THE PROBLEM » Each line of the listing, apart from the pictures, is to be printed exactly.

INPUT DATA »

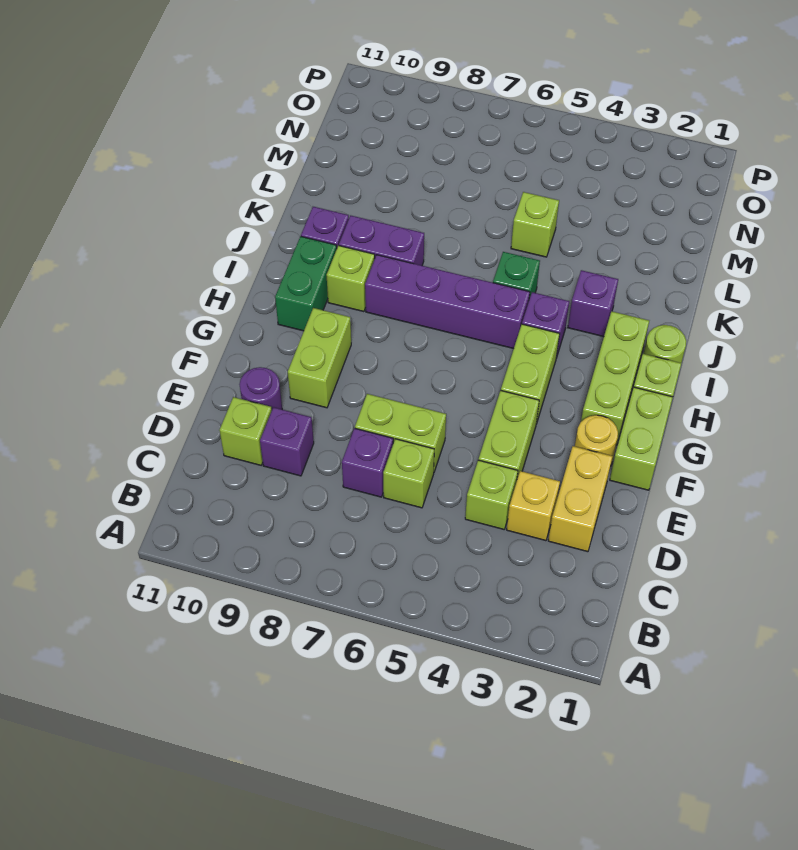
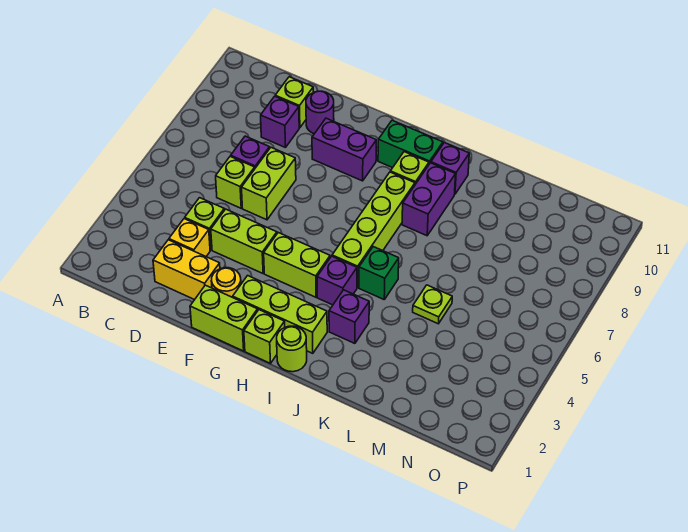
lime brick F9:G9 level 1 -> purple brick F9:G9 level 1
purple brick I5:I8 level 1 -> lime brick I5:I8 level 1
lime brick L5 level 1 -> lime plate L5 level 1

ANSWER BOX »
lime brick F9:G9 level 1 -> purple brick F9:G9 level 1
purple brick I5:I8 level 1 -> lime brick I5:I8 level 1
lime brick L5 level 1 -> lime plate L5 level 1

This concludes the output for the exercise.